*Data extract*:
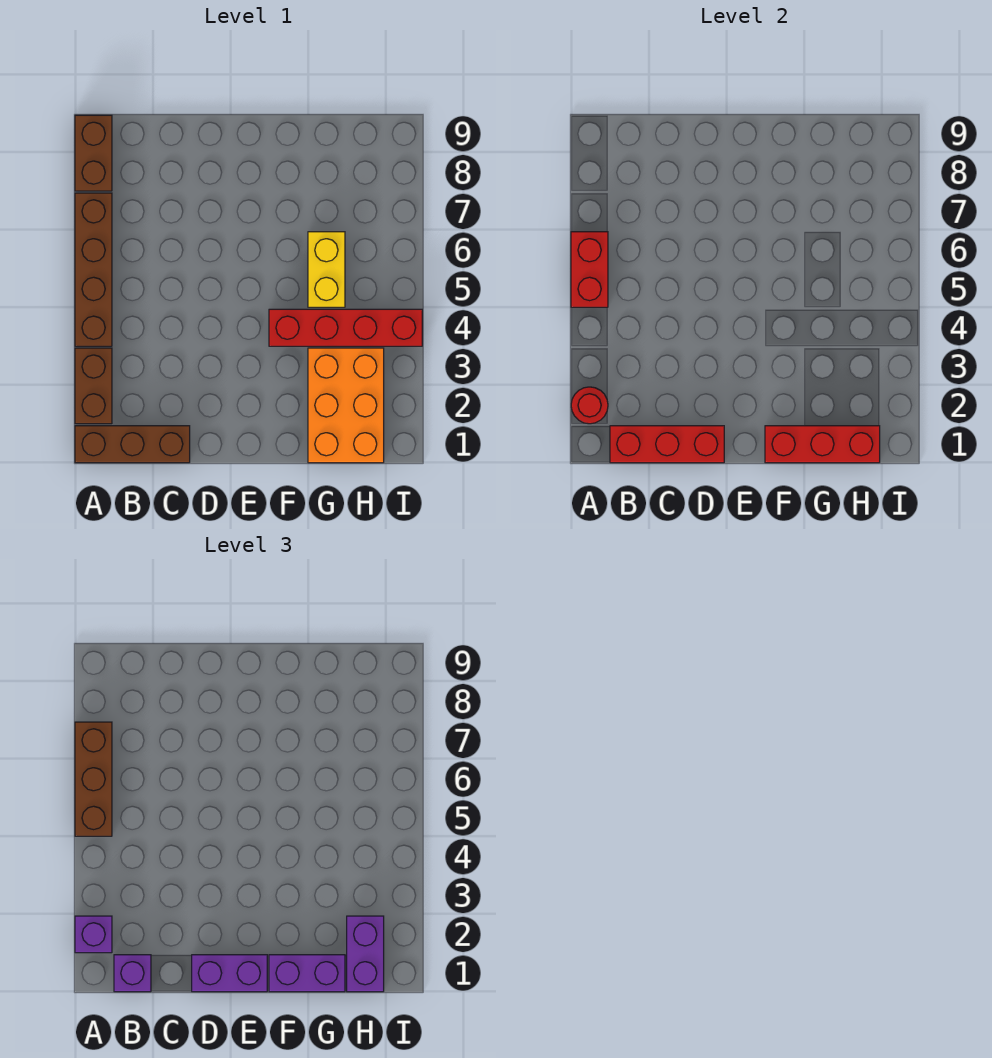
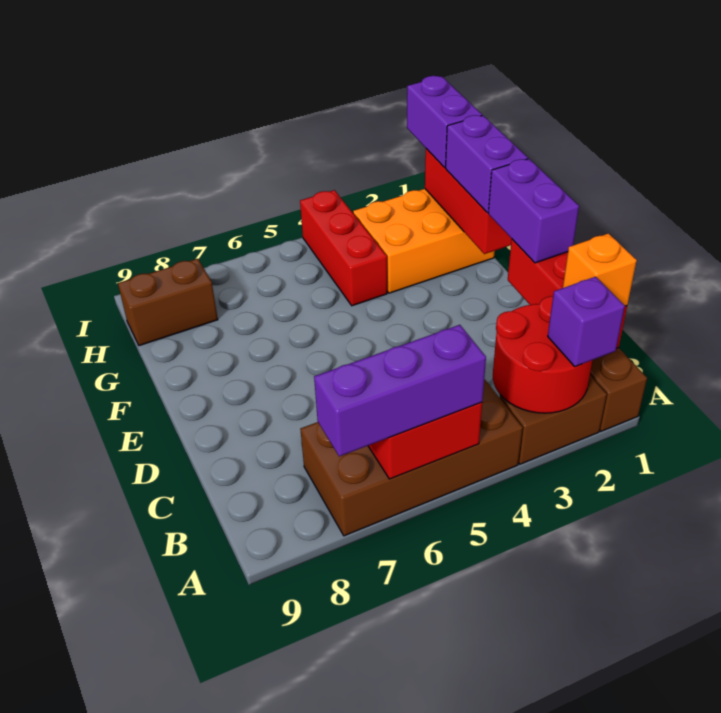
red round brick A2 level 2 -> red round brick A2:B3 level 2
brown brick A4:A7 level 1 -> brown brick A4:B7 level 1
brown brick A5:A7 level 3 -> purple brick A5:A7 level 3
brown brick A8:A9 level 1 -> brown brick H8:H9 level 1
purple brick B1 level 3 -> orange brick B1 level 3
red brick F4:I4 level 1 -> red brick G4:I4 level 1
yellow brick G5:G6 level 1 -> none
purple brick H1:H2 level 3 -> purple brick H1:I1 level 3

*What you are asked to do*: Check each line of the entries, and copy the ones that contain "purple".

*Task solution*:
brown brick A5:A7 level 3 -> purple brick A5:A7 level 3
purple brick B1 level 3 -> orange brick B1 level 3
purple brick H1:H2 level 3 -> purple brick H1:I1 level 3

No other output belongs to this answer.